An exact reproduction is needed of every line from the beginning of the data down to and including the line that contains "camera: 65 degrees right, 5 degrees down", minus the pictures.

_Material provided_
>>>>

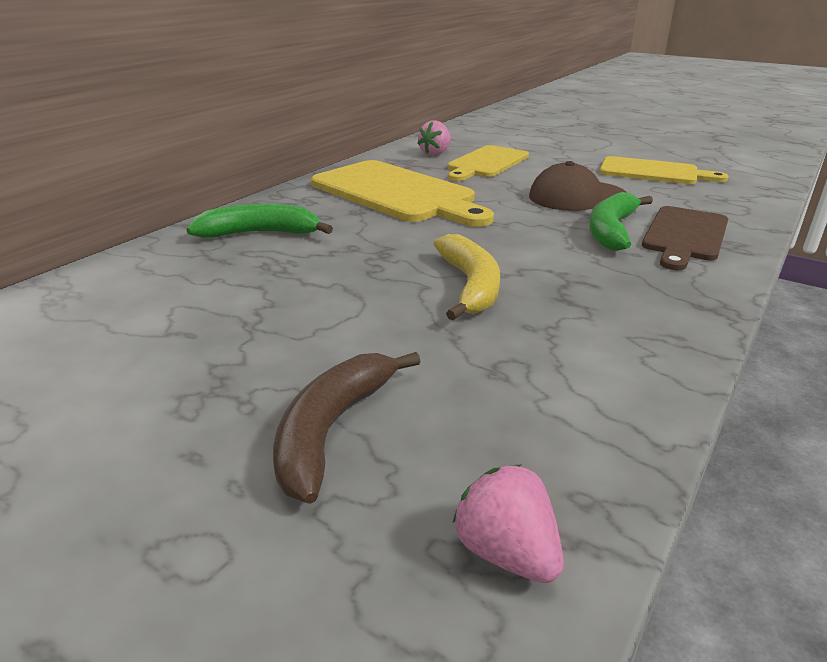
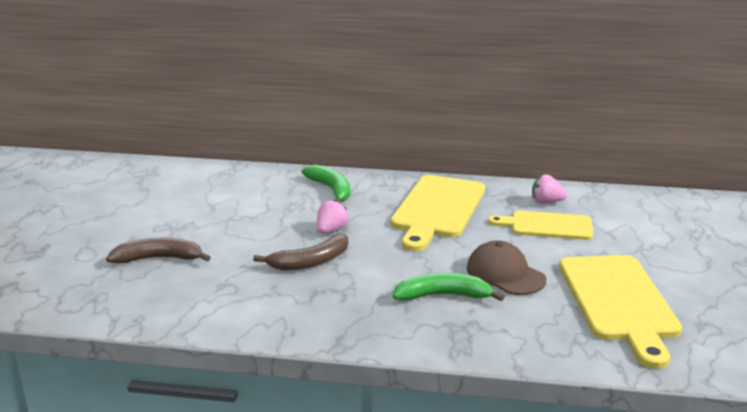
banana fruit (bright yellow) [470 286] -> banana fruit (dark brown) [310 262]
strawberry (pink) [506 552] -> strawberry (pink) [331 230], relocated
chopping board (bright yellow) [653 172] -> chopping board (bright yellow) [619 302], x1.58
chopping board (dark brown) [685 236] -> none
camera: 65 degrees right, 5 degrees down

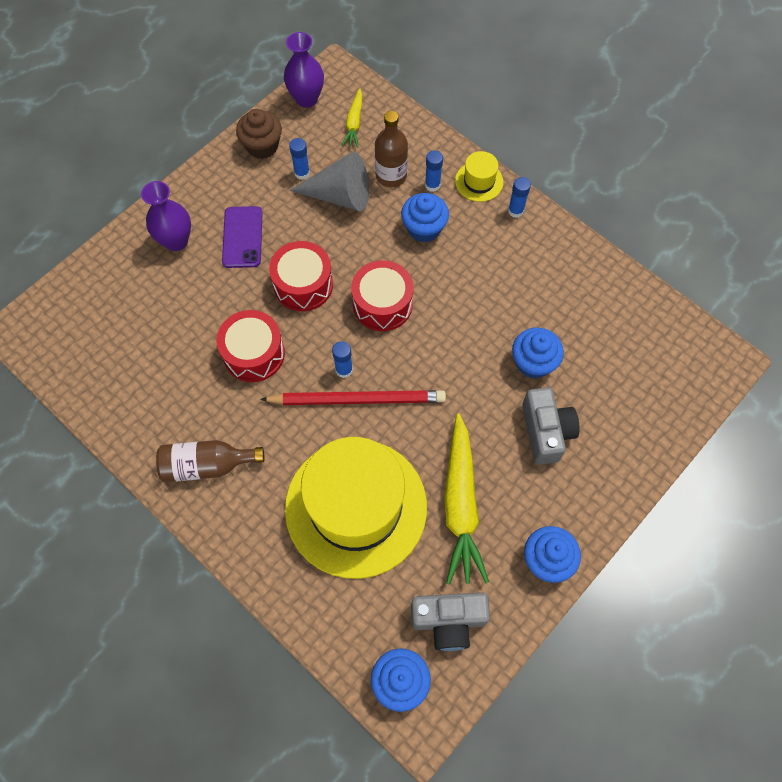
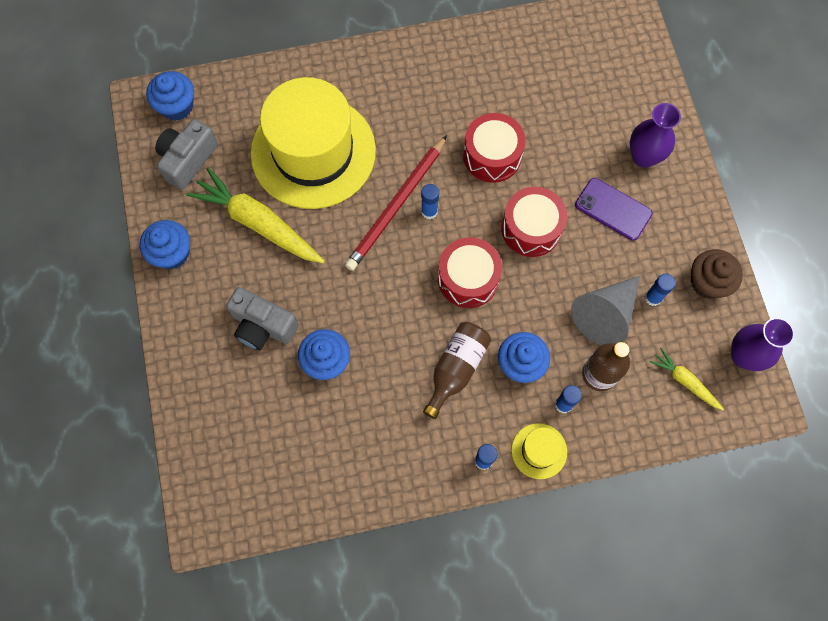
drink bottle (dark brown) [207 465] -> drink bottle (dark brown) [456 369], relocated
camera: 125 degrees right, 5 degrees up

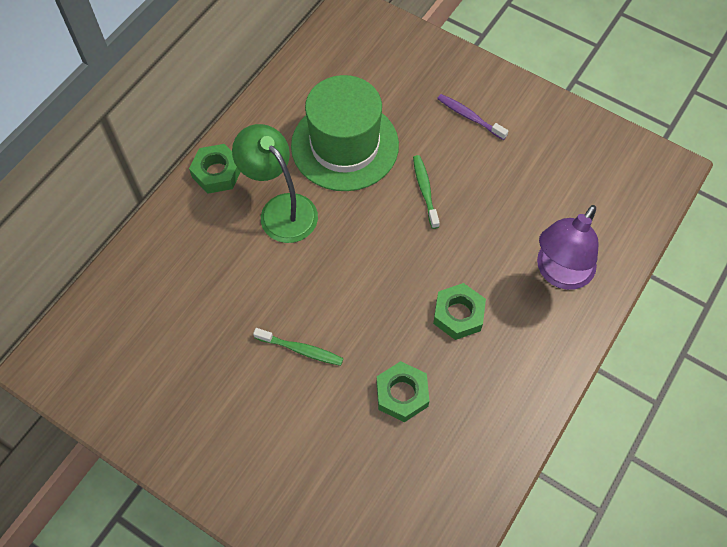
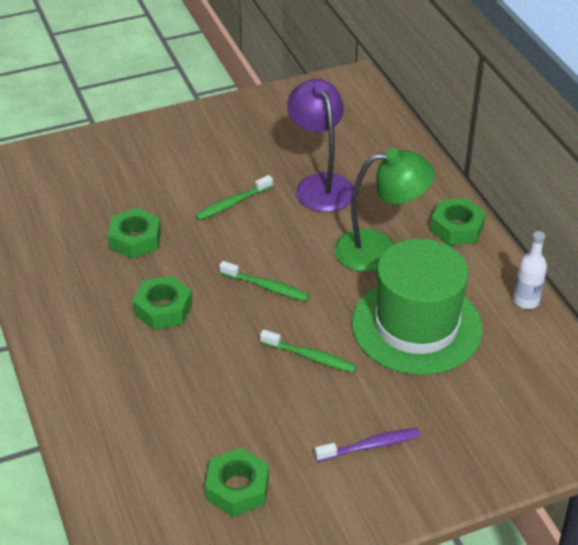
desk lamp (violet) [559 273] -> desk lamp (violet) [320 184], relocated
none -> hex nut (emerald) [237 488]
none -> tooth brush (emerald) [266 287]
none -> drink bottle (white) [526 301]
camera: 125 degrees right, 20 degrees down

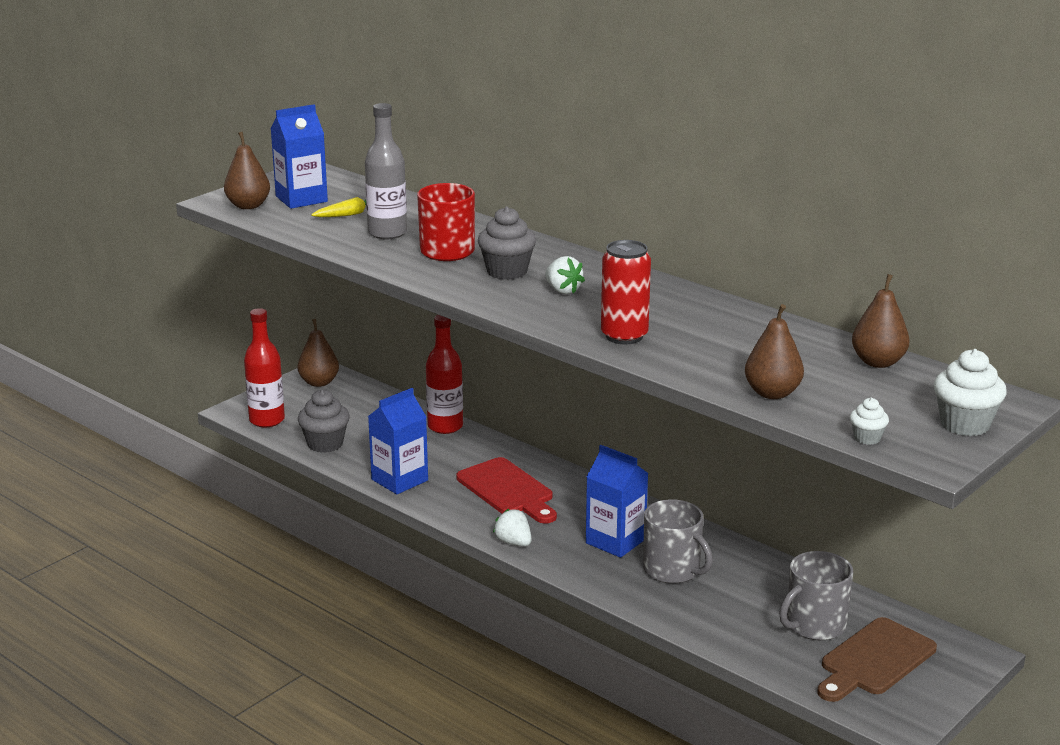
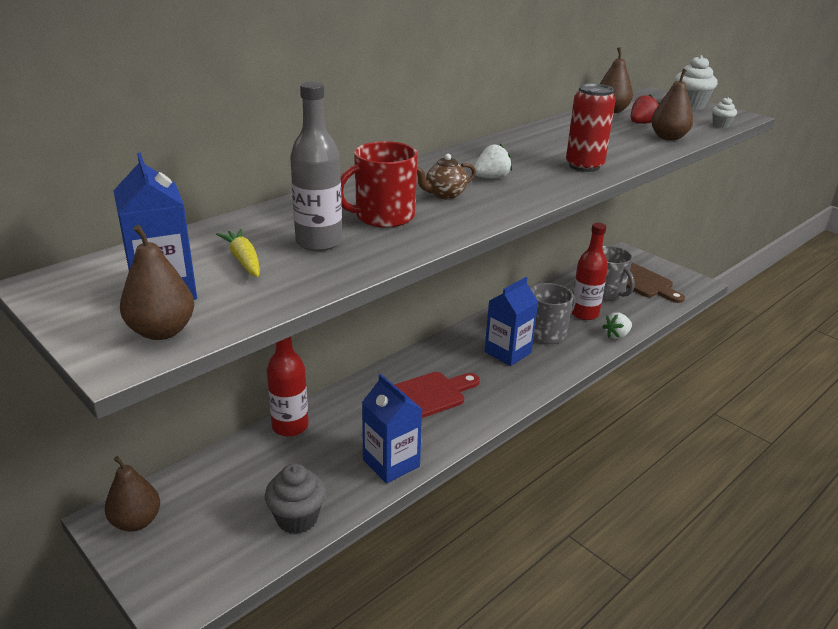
drink bottle (scarlet) [267 420] -> drink bottle (scarlet) [584 313], relocated
muffin (gray) [507 271] -> tea pot (dark brown) [444 195]
strawberry (white) [513 542] -> strawberry (white) [616 335], relocated
none -> strawberry (scarlet) [641 123]
camera: 85 degrees left, 5 degrees up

<<<<

_Solution to the problem_
banana fruit (bright yellow) [470 286] -> banana fruit (dark brown) [310 262]
strawberry (pink) [506 552] -> strawberry (pink) [331 230], relocated
chopping board (bright yellow) [653 172] -> chopping board (bright yellow) [619 302], x1.58
chopping board (dark brown) [685 236] -> none
camera: 65 degrees right, 5 degrees down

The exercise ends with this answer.